Pull every line from the records that has the word "diode" in it.

────────────────

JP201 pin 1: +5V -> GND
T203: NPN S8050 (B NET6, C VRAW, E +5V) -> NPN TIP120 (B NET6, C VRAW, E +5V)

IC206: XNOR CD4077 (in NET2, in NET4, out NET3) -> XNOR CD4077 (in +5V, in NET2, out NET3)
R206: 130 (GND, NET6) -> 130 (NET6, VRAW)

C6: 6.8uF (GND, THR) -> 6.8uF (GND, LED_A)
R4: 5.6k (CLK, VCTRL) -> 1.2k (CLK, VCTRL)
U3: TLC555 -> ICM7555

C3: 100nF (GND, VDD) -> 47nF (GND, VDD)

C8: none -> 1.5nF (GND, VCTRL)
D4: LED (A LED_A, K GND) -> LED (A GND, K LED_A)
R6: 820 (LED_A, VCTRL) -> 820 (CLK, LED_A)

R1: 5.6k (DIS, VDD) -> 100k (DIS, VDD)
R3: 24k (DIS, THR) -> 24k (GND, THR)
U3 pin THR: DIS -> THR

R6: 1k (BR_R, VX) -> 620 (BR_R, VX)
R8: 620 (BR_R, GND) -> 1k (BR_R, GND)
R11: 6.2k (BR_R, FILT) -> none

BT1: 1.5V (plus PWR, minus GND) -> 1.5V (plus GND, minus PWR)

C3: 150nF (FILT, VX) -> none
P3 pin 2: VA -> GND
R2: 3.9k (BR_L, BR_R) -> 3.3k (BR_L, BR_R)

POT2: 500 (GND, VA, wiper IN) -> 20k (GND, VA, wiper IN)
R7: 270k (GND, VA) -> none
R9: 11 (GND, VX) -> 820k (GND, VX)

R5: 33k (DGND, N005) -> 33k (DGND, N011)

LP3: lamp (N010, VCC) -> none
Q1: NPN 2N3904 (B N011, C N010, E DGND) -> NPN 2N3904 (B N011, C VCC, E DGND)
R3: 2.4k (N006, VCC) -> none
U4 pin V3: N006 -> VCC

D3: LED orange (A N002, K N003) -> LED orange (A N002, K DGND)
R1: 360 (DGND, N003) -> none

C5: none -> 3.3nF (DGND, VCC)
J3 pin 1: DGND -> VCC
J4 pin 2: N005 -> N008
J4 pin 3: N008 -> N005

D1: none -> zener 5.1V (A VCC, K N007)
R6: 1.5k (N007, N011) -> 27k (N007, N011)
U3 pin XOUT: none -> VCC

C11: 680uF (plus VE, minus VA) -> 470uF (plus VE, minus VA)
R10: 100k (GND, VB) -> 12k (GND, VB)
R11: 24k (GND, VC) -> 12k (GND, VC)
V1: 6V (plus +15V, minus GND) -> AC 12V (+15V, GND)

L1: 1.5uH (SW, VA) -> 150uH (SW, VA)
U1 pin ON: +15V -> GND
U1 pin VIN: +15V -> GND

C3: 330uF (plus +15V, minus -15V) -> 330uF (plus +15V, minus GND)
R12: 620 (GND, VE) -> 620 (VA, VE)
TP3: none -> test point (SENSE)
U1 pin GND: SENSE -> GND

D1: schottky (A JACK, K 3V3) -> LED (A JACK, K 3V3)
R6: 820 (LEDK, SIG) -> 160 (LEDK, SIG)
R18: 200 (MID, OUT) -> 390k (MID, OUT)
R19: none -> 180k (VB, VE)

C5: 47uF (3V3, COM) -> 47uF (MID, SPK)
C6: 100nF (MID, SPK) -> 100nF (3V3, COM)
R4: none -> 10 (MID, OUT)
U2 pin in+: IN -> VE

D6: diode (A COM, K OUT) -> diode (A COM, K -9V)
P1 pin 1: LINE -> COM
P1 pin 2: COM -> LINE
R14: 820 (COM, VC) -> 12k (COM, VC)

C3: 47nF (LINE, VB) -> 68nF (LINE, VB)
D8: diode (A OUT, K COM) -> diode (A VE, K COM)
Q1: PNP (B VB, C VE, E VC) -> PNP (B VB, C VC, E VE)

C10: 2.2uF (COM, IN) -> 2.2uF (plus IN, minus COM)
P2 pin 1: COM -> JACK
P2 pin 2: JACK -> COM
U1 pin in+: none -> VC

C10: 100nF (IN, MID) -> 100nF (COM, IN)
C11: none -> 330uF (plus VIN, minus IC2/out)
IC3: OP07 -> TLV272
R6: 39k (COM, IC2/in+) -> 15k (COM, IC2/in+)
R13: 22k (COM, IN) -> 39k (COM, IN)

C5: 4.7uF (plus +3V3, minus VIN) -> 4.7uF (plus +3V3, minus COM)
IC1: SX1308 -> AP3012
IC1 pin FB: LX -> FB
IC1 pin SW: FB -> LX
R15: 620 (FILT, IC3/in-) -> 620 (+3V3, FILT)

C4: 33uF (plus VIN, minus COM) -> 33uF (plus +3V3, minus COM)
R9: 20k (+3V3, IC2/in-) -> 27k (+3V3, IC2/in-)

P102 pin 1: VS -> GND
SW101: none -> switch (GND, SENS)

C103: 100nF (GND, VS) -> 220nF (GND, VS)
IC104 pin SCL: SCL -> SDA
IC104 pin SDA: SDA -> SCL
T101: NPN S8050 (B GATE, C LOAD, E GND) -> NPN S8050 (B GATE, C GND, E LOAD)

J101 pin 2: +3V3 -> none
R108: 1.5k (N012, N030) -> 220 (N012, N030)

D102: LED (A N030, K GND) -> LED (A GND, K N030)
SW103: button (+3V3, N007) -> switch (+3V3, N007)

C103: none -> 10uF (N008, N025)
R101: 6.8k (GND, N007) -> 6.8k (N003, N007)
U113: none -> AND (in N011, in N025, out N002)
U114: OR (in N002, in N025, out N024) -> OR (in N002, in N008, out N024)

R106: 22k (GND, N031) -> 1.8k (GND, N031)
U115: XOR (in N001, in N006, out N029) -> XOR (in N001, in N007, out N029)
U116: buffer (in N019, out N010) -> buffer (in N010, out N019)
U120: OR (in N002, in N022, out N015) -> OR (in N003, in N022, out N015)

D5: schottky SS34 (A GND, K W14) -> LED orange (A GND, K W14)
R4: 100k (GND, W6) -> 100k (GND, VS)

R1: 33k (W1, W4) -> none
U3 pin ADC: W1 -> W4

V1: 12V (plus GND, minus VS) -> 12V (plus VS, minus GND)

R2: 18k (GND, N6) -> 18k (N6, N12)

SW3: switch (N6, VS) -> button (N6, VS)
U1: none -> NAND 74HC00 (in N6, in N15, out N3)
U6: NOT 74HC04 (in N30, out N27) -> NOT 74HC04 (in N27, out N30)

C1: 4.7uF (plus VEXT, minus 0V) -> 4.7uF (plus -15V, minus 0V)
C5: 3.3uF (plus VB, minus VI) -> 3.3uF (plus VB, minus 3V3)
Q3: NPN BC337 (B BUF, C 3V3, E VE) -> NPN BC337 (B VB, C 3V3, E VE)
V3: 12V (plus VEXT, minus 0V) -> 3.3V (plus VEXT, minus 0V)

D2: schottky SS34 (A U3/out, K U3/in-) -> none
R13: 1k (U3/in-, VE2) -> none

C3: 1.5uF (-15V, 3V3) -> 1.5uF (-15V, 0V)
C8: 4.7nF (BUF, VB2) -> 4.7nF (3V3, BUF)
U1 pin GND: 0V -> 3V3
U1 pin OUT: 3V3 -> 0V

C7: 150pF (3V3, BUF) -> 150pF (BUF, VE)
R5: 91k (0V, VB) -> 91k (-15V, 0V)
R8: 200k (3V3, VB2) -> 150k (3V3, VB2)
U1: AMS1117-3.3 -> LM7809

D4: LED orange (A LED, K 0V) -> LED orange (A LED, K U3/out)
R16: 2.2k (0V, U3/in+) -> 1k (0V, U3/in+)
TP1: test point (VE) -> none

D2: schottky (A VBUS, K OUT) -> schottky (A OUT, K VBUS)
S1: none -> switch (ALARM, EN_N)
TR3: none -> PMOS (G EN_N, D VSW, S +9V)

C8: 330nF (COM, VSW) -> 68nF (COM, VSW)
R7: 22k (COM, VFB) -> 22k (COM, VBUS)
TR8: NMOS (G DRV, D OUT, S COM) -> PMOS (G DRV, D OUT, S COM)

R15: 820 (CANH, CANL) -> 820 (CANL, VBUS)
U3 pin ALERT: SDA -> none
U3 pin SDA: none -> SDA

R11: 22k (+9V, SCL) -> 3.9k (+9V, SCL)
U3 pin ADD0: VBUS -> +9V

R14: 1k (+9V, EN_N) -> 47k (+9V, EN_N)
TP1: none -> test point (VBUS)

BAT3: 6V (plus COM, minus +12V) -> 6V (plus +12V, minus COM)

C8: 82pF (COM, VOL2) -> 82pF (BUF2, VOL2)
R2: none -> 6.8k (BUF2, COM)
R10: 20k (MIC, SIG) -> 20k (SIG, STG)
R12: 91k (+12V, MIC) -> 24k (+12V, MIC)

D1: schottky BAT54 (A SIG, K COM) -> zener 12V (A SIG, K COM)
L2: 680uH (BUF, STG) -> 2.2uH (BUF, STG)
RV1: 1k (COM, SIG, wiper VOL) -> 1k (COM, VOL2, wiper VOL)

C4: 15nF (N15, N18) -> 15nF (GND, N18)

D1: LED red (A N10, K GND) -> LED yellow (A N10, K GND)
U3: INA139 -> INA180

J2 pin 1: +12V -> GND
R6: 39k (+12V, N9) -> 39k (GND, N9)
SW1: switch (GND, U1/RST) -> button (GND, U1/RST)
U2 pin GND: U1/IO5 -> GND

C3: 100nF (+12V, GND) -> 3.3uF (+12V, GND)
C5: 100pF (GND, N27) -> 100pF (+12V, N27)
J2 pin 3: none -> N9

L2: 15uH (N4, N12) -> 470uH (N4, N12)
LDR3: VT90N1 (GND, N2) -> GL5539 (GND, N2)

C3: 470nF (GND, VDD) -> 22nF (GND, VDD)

────────────────

Response for this exercise:
D6: diode (A COM, K OUT) -> diode (A COM, K -9V)
D8: diode (A OUT, K COM) -> diode (A VE, K COM)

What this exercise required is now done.